== TASK STATEMENT ==
Would you restate every entry that follows, word for word, and leave out the pictures?

== Data items ==

○ ○ ○ ○ ○

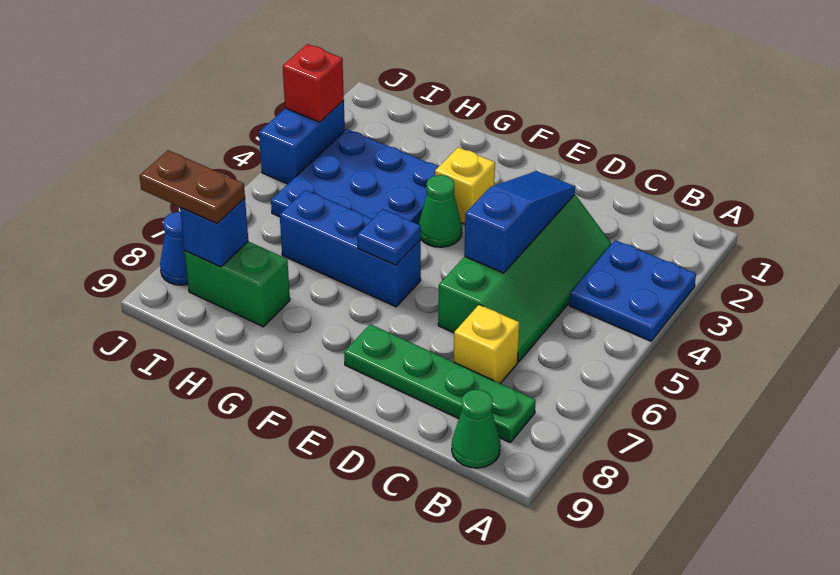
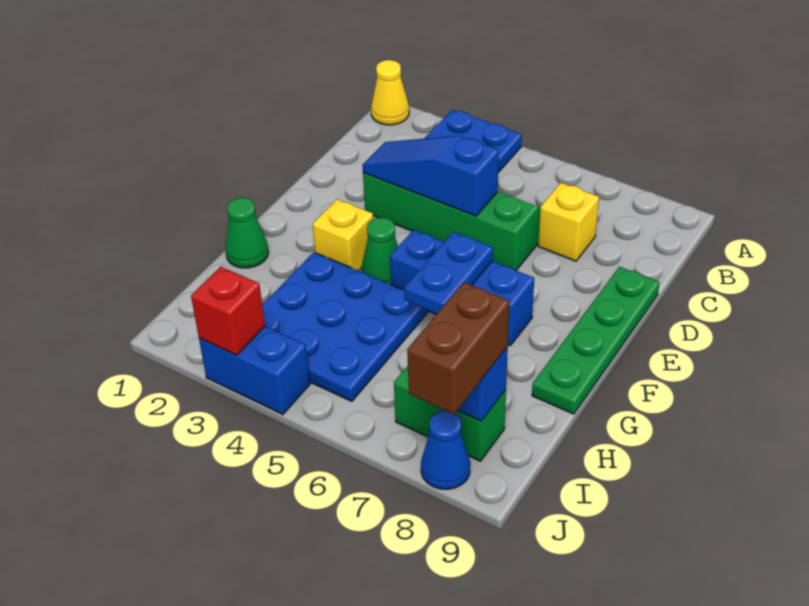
none -> yellow cone A1 level 1
green plate B8:E8 level 1 -> green plate D9:G9 level 1
green cone B9 level 1 -> green cone G1 level 1
blue brick F6:H6 level 1 -> blue brick F5:F7 level 1
blue plate F6 level 2 -> blue plate F6:G6 level 2
green brick H8:I8 level 1 -> green brick I7:I8 level 1
brown plate I8:J8 level 3 -> brown brick I8:J8 level 3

○ ○ ○ ○ ○

== SOLVED PROBLEM ==
none -> yellow cone A1 level 1
green plate B8:E8 level 1 -> green plate D9:G9 level 1
green cone B9 level 1 -> green cone G1 level 1
blue brick F6:H6 level 1 -> blue brick F5:F7 level 1
blue plate F6 level 2 -> blue plate F6:G6 level 2
green brick H8:I8 level 1 -> green brick I7:I8 level 1
brown plate I8:J8 level 3 -> brown brick I8:J8 level 3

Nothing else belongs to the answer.